(Scene change data)
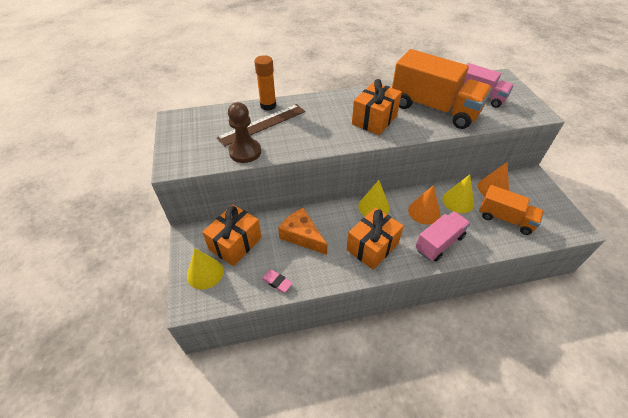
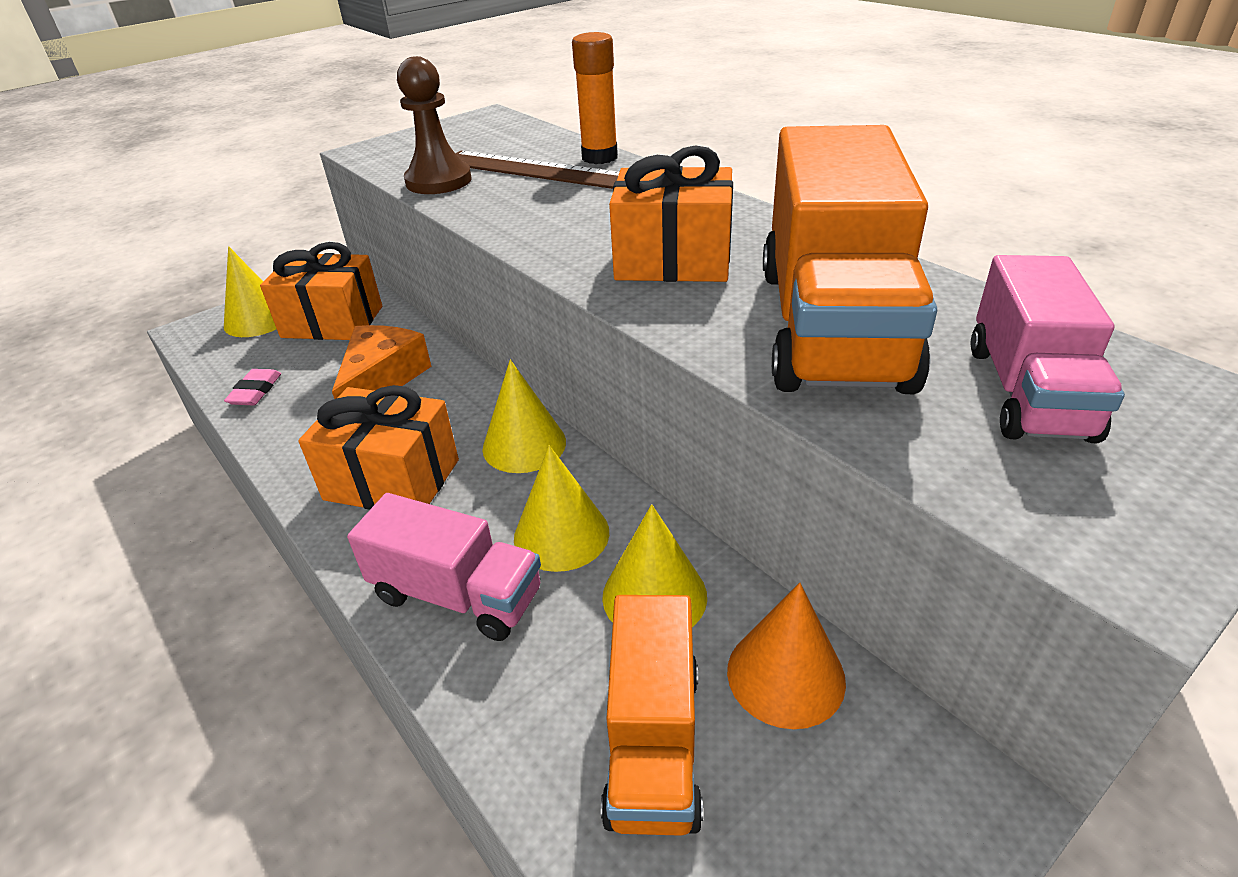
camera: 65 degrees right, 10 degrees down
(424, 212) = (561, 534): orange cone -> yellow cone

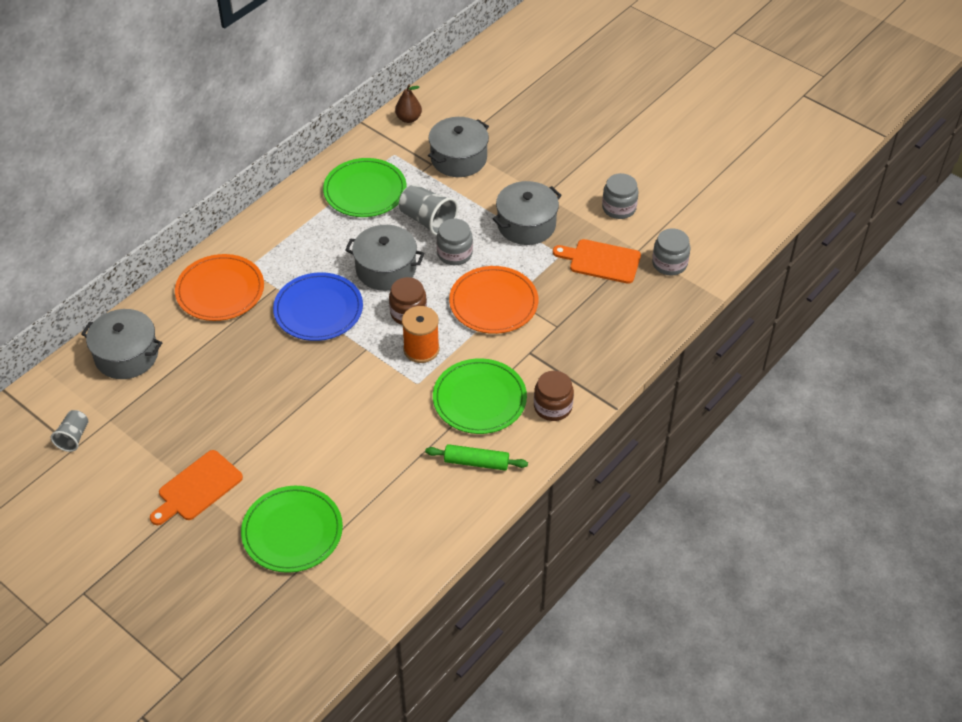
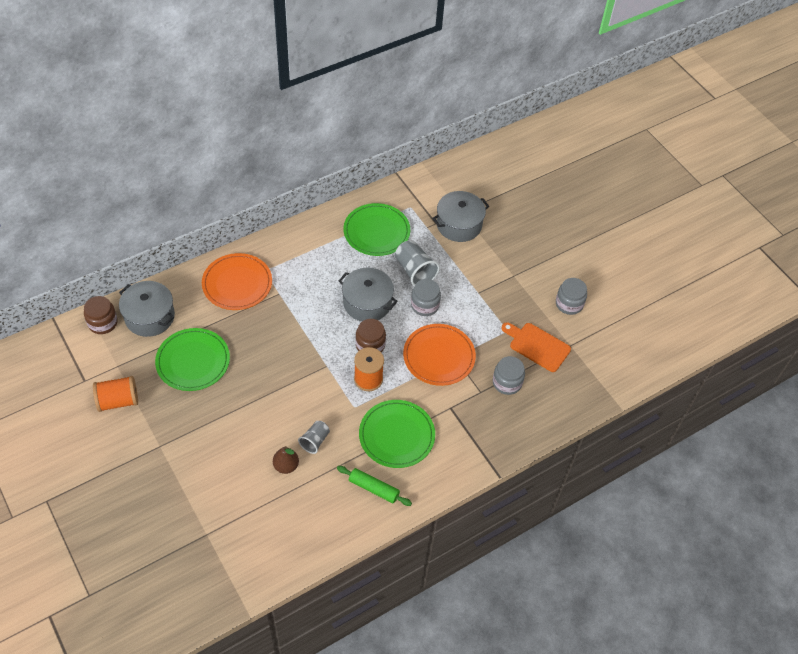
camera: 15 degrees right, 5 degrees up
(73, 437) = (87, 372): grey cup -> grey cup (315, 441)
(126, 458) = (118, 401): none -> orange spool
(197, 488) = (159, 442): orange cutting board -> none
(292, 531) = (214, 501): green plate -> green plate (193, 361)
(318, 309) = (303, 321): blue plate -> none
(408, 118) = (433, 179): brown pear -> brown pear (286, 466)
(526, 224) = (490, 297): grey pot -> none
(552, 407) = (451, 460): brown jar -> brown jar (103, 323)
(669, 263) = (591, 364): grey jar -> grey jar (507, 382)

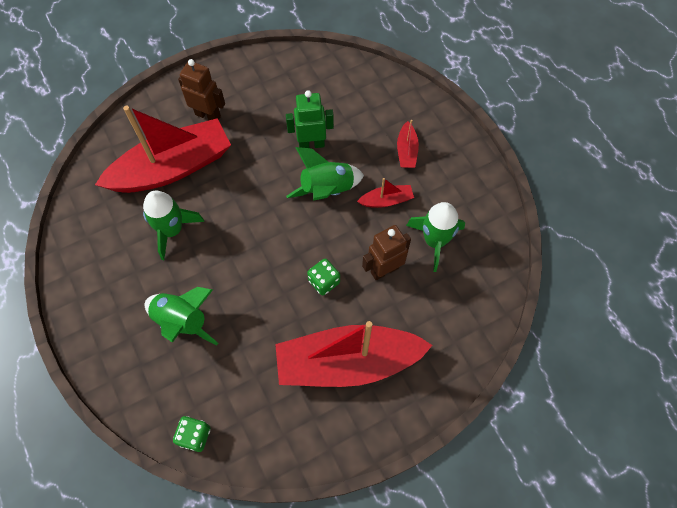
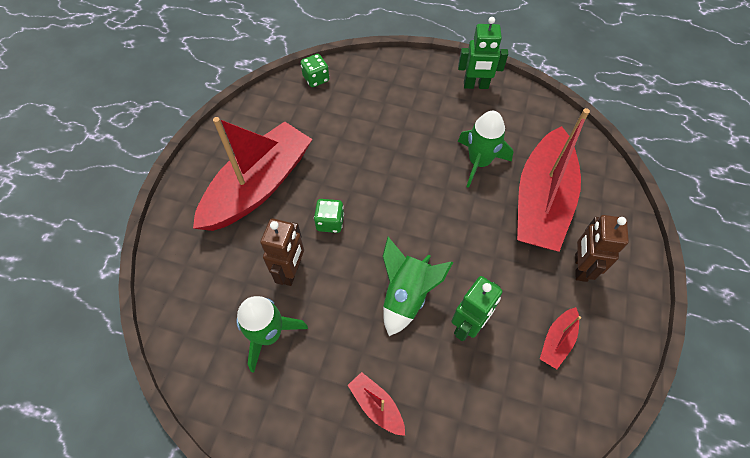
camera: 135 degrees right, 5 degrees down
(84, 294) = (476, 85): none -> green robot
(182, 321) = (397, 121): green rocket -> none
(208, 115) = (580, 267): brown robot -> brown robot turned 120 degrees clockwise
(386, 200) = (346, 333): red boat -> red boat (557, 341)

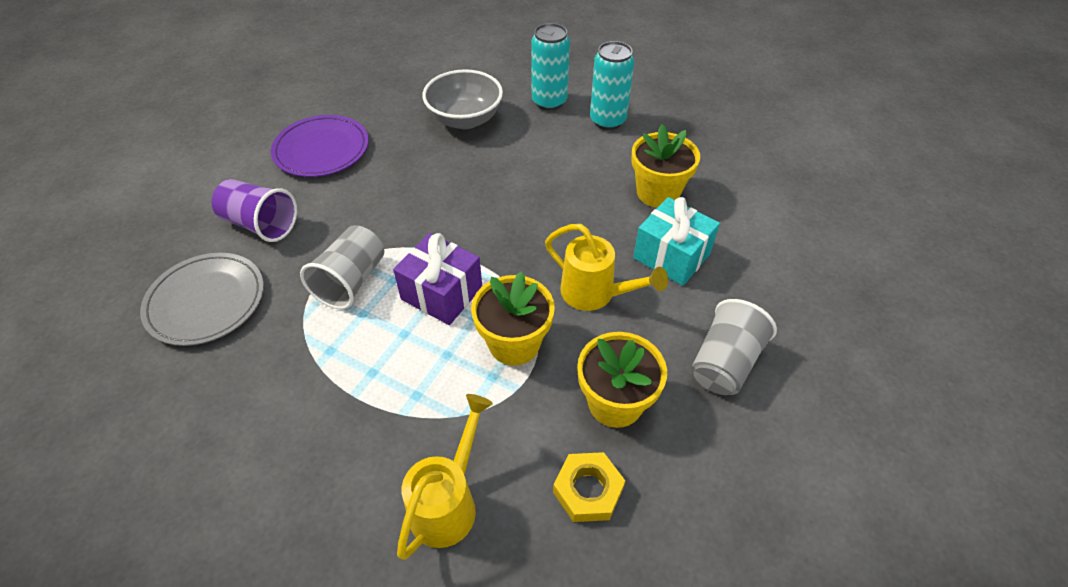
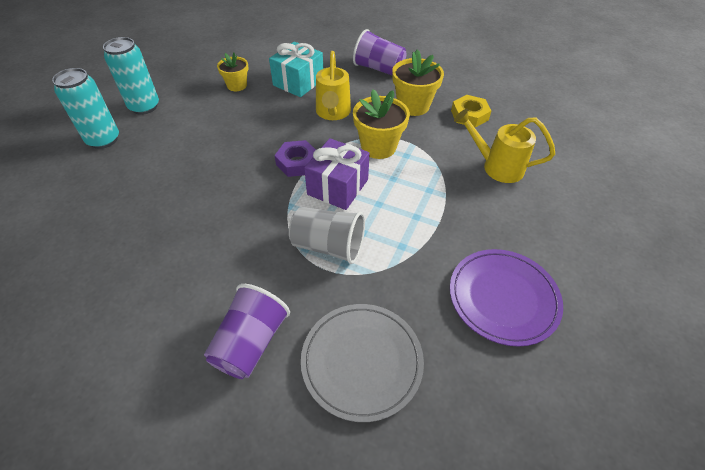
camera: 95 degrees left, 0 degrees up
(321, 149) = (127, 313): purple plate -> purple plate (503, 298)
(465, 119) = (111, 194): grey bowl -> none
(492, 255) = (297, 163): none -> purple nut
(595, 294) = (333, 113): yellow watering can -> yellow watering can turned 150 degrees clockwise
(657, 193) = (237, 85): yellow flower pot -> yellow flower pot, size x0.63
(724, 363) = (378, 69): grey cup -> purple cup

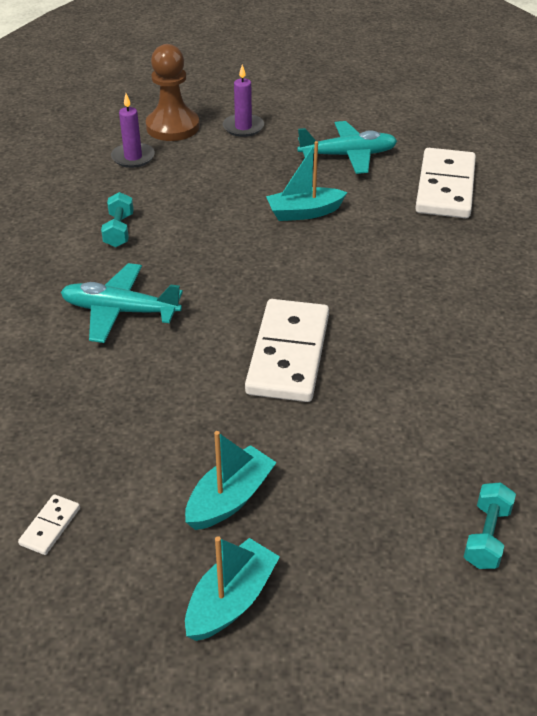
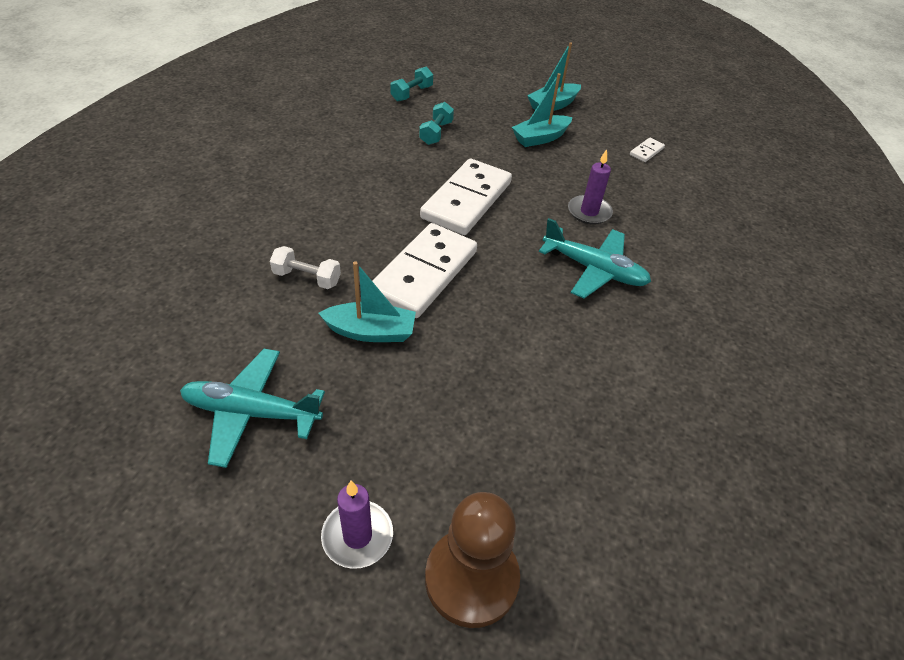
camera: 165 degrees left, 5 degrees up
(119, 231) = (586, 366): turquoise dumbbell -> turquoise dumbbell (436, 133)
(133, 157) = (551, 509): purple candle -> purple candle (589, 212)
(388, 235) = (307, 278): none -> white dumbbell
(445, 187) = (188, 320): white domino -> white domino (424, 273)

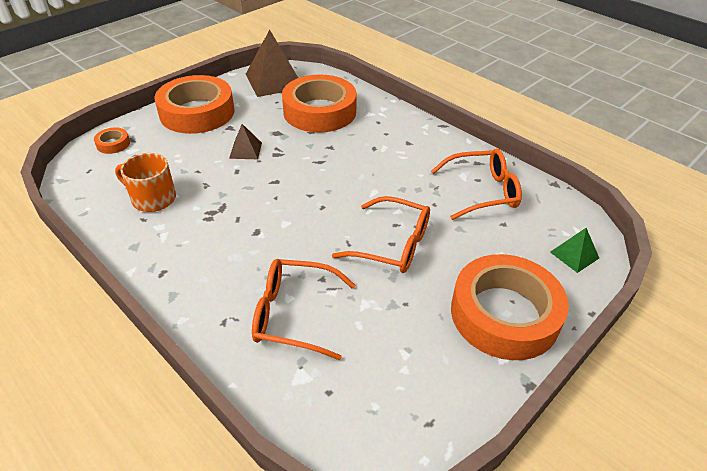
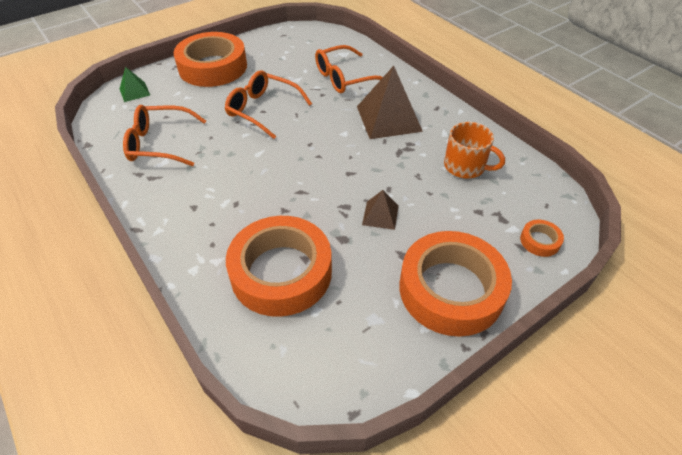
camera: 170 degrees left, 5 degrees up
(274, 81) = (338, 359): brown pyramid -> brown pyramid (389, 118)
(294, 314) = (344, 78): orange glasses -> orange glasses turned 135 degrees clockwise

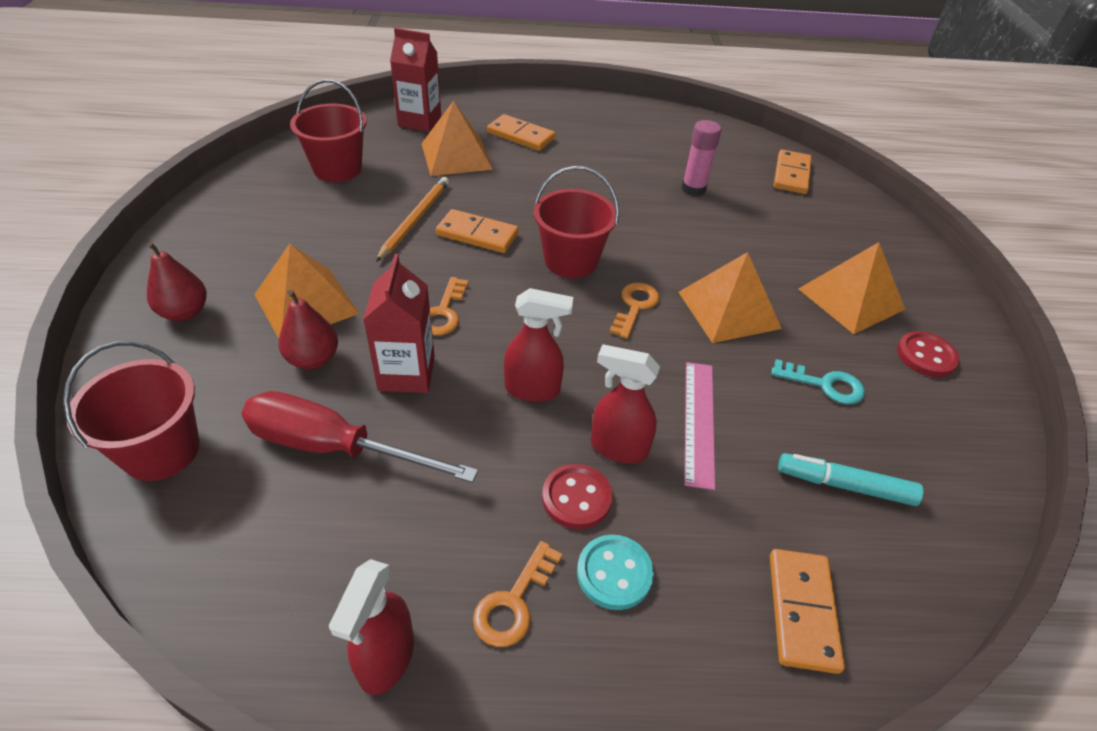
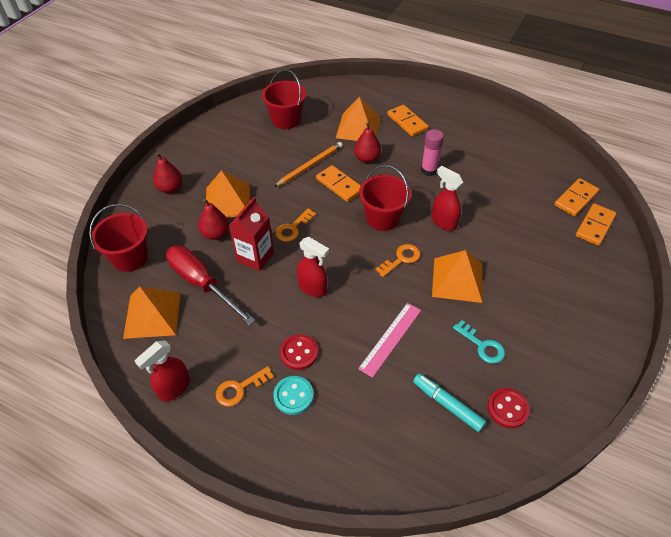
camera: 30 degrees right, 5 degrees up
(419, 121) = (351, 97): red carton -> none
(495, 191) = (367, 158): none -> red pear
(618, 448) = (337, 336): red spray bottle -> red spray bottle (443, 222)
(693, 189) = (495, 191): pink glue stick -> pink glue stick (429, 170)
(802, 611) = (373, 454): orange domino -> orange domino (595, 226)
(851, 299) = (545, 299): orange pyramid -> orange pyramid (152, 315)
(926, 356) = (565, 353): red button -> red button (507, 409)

THE PROBLEM
Only one stretch of the entries above is needed: the lines from the one containing "(292, 531) = (214, 501): green" through the one containing "camera: 135 degrees right, 5 degrees down". Copy it exactly, without the pictures.

RESPONSE TO THE TASK
(292, 531) = (214, 501): green plate -> green plate (193, 361)
(318, 309) = (303, 321): blue plate -> none
(408, 118) = (433, 179): brown pear -> brown pear (286, 466)
(526, 224) = (490, 297): grey pot -> none
(552, 407) = (451, 460): brown jar -> brown jar (103, 323)
(669, 263) = (591, 364): grey jar -> grey jar (507, 382)

camera: 135 degrees right, 5 degrees down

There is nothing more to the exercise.